Before-and-after change data:

+ + +

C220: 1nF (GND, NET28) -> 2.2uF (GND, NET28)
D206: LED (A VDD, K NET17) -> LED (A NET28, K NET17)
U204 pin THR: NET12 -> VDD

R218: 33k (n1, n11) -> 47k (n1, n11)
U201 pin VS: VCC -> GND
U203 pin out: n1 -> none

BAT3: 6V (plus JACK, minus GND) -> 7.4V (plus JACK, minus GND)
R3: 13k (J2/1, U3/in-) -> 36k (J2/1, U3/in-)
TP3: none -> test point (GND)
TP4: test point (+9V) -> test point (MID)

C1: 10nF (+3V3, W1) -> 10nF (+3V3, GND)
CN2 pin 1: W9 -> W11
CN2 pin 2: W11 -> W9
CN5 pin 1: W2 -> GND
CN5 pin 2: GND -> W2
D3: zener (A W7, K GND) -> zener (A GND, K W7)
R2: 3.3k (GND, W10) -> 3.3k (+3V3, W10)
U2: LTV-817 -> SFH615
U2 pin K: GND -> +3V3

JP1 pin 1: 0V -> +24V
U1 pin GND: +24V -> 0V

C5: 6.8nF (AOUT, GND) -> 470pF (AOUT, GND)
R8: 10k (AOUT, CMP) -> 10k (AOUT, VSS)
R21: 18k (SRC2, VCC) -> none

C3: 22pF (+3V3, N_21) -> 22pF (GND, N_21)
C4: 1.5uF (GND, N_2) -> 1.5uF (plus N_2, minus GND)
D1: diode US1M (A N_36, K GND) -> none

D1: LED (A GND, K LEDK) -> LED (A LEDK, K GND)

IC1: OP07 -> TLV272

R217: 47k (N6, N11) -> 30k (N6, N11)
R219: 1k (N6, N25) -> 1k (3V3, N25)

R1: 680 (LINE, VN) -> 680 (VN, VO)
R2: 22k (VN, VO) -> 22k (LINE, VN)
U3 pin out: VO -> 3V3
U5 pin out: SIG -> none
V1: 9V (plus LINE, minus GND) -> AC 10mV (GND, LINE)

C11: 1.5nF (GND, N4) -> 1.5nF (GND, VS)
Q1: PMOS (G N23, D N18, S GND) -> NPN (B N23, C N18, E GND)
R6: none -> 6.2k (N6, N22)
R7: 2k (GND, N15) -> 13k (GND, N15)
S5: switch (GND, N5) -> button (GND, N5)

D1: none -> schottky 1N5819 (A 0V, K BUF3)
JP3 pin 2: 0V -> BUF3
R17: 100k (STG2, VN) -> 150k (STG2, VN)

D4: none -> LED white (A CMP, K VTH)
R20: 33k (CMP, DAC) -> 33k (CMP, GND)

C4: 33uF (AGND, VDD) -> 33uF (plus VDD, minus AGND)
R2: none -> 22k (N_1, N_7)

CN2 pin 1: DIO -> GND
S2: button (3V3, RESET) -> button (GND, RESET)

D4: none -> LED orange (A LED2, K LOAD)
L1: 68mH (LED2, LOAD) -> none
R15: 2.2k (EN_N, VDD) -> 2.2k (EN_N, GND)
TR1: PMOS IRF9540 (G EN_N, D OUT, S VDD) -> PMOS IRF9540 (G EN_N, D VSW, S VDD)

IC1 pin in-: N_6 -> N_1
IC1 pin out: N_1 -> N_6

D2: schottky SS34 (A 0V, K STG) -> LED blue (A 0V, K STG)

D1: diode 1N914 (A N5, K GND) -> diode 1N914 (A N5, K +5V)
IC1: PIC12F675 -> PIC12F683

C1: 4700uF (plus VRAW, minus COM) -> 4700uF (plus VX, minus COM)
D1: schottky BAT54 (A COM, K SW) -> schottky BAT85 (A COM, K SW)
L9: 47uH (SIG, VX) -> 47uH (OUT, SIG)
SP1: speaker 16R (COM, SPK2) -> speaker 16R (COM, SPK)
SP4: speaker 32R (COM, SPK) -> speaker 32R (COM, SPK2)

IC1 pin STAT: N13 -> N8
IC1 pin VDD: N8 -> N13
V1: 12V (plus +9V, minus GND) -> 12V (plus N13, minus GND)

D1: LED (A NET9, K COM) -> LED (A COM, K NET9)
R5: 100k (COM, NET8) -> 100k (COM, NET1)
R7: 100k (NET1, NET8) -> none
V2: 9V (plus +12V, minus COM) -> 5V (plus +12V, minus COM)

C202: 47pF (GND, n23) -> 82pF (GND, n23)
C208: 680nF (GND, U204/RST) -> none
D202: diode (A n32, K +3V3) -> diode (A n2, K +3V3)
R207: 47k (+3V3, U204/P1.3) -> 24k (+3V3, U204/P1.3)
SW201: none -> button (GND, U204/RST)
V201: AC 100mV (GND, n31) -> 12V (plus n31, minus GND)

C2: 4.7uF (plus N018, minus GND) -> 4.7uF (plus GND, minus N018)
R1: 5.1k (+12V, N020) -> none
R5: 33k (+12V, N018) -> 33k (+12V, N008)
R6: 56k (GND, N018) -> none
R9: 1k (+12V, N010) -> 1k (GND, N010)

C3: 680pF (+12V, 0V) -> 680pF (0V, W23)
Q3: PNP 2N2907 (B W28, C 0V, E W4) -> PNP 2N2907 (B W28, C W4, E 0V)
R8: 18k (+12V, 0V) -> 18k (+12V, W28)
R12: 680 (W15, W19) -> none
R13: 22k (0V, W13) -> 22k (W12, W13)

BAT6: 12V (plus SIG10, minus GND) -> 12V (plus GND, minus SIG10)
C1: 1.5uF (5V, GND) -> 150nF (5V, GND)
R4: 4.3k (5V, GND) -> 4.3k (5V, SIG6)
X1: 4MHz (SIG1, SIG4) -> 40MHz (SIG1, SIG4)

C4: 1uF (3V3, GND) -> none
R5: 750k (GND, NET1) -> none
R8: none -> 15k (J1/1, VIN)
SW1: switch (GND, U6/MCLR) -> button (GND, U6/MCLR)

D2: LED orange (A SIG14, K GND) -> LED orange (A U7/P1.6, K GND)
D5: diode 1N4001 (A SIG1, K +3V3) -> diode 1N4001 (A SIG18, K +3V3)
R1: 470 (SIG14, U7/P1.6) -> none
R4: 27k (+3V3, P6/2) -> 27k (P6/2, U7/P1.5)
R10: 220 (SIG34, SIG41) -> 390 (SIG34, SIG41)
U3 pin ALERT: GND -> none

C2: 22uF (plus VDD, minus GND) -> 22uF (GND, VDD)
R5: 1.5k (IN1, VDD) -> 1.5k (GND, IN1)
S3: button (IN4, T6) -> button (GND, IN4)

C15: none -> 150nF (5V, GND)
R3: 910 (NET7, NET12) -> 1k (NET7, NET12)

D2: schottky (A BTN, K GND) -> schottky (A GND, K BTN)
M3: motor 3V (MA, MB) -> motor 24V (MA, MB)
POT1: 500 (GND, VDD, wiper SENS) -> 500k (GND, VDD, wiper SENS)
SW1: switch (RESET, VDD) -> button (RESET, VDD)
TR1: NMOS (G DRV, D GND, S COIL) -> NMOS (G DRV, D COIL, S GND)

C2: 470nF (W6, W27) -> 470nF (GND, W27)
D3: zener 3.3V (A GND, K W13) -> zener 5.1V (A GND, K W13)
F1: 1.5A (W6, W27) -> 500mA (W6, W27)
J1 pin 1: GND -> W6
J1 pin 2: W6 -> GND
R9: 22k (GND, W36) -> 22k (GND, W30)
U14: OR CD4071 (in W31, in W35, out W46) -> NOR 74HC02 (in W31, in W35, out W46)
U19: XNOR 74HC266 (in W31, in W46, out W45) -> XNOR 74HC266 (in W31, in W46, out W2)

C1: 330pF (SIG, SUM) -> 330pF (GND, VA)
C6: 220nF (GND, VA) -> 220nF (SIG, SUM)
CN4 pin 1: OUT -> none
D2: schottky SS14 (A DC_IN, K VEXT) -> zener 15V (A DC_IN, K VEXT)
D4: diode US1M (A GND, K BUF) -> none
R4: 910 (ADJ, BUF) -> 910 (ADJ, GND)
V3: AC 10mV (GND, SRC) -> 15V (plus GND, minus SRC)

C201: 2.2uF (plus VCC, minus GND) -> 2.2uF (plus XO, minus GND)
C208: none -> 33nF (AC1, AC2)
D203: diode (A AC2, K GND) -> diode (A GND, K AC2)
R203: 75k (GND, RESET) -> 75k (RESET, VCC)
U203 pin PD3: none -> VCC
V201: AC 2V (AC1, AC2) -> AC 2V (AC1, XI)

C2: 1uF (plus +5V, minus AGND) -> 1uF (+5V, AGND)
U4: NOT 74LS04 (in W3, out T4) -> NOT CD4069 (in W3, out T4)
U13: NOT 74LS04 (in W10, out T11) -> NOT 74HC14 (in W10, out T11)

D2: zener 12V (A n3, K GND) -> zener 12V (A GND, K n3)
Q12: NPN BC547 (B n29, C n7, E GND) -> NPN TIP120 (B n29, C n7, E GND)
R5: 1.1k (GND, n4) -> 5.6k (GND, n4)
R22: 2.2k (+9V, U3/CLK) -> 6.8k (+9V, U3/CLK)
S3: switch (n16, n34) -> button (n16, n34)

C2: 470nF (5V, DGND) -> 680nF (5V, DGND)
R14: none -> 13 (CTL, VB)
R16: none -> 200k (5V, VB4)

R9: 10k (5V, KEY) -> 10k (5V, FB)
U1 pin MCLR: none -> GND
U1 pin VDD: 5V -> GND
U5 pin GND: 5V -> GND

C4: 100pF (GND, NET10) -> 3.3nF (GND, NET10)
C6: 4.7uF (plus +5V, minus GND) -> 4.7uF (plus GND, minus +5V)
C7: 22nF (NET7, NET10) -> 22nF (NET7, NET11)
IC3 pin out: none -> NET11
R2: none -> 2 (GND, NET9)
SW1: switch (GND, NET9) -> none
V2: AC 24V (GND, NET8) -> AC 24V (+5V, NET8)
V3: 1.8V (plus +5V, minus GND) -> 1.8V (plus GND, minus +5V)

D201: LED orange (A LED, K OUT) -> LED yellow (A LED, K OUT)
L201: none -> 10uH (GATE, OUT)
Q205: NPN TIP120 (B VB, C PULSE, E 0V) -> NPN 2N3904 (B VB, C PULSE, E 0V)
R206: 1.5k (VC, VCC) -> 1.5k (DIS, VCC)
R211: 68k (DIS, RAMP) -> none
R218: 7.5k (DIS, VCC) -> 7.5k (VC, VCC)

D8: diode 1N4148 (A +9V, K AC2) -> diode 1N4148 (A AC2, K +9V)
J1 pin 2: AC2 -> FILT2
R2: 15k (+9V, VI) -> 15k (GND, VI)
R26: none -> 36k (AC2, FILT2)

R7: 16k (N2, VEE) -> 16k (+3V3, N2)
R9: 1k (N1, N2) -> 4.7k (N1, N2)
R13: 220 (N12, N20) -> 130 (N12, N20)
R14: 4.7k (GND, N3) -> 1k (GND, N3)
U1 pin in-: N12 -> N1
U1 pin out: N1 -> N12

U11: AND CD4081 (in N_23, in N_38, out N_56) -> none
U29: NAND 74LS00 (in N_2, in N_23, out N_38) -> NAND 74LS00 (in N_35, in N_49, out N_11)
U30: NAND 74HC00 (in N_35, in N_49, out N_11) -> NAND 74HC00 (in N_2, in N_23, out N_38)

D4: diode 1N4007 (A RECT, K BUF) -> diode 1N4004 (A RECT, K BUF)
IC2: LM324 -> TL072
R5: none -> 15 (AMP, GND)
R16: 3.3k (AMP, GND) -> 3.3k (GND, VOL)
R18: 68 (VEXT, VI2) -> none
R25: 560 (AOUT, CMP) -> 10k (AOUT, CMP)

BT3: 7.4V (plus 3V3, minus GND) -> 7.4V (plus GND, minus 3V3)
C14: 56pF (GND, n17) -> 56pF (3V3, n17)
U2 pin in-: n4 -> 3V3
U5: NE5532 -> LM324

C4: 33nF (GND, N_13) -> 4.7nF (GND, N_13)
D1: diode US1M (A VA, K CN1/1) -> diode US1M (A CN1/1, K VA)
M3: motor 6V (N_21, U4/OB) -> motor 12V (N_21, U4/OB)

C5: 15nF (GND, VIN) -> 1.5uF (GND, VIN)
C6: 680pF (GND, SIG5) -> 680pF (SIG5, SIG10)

+ + +

• **WHAT IS REQUIRED**:
The lines to copy are those in the records above containing the word "PMOS".

• **WRITTEN REPLY**:
Q1: PMOS (G N23, D N18, S GND) -> NPN (B N23, C N18, E GND)
TR1: PMOS IRF9540 (G EN_N, D OUT, S VDD) -> PMOS IRF9540 (G EN_N, D VSW, S VDD)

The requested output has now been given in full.